- **Goal of the exercise**:
Count the lines of the records that contain the string "with" and give only that number.

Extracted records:
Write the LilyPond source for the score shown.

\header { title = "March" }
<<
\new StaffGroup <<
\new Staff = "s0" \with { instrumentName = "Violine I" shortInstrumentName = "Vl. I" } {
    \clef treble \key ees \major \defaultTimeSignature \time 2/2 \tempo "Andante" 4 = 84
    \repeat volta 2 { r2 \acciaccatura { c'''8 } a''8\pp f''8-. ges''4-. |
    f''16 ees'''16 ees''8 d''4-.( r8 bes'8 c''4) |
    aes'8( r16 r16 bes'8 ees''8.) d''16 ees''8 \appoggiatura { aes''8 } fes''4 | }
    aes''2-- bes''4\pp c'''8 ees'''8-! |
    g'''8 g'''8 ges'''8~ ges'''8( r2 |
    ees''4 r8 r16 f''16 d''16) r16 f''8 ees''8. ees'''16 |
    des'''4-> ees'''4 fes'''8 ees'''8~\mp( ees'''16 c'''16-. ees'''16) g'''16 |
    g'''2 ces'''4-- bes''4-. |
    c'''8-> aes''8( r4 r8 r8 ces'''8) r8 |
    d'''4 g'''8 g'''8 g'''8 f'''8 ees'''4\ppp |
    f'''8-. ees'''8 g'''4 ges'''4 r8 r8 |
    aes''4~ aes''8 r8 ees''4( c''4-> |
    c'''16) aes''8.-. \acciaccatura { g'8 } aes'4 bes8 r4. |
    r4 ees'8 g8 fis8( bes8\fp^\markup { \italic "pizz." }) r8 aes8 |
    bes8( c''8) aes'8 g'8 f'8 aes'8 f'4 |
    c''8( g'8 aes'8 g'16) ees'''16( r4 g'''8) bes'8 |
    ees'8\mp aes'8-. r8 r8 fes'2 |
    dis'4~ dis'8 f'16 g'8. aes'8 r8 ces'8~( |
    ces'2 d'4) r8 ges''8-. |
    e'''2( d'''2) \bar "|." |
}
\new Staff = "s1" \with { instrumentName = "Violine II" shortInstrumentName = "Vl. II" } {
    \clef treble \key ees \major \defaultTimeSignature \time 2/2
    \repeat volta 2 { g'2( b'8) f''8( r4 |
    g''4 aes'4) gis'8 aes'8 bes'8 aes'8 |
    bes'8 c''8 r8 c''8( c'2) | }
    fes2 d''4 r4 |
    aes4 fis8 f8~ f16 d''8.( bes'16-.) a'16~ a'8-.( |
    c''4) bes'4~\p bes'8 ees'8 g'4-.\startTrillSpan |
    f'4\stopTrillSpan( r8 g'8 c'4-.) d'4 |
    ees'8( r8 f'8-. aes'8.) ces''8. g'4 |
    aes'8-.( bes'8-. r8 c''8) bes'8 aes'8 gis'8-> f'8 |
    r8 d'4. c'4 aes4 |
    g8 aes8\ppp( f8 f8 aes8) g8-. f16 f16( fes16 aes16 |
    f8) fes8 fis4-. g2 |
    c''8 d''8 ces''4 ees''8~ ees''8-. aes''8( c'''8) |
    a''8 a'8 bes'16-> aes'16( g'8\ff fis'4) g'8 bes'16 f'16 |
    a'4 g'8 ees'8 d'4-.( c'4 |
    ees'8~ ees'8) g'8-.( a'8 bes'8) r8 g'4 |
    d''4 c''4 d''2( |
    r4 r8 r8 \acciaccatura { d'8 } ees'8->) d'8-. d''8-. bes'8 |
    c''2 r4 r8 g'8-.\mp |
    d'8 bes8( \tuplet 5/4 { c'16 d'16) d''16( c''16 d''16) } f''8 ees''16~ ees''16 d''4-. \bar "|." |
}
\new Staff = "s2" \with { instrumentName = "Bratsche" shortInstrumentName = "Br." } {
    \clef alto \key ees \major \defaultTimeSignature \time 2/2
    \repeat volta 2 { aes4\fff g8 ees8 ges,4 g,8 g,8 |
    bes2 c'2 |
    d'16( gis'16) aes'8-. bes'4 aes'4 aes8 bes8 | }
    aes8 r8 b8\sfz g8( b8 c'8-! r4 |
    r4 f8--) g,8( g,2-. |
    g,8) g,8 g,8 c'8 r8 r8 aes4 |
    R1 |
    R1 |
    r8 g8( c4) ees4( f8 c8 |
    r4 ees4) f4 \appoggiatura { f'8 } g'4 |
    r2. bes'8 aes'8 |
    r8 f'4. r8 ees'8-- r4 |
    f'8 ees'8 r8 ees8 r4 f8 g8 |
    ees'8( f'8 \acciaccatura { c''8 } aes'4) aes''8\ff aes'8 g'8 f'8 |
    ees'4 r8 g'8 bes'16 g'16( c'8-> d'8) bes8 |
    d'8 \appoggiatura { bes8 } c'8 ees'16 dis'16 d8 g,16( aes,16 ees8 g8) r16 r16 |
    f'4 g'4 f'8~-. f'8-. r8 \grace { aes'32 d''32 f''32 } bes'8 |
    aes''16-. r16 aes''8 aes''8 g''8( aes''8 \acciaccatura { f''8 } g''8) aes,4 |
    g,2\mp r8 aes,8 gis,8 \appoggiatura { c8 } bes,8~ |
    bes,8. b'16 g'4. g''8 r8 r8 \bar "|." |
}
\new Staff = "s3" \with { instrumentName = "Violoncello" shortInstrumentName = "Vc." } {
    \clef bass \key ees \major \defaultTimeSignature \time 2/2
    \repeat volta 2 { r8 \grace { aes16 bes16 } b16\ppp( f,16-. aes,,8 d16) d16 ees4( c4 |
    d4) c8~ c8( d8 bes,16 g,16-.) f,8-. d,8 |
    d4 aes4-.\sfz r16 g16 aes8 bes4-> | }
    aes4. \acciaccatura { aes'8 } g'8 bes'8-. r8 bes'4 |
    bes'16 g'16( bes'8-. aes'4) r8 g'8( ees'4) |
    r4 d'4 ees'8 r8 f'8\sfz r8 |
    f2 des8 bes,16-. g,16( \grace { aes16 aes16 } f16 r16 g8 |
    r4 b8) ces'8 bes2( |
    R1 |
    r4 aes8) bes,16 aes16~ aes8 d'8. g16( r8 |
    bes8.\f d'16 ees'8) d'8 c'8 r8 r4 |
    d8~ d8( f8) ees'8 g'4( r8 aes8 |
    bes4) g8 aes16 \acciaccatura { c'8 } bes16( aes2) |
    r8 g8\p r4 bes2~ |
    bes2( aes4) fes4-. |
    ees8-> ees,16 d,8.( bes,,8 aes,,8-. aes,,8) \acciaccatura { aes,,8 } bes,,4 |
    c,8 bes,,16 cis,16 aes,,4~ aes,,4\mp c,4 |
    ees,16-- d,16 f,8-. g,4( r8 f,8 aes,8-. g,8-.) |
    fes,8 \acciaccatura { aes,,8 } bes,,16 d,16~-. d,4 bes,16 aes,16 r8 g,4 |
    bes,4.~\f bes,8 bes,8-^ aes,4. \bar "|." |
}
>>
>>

- **Result for this task**:
4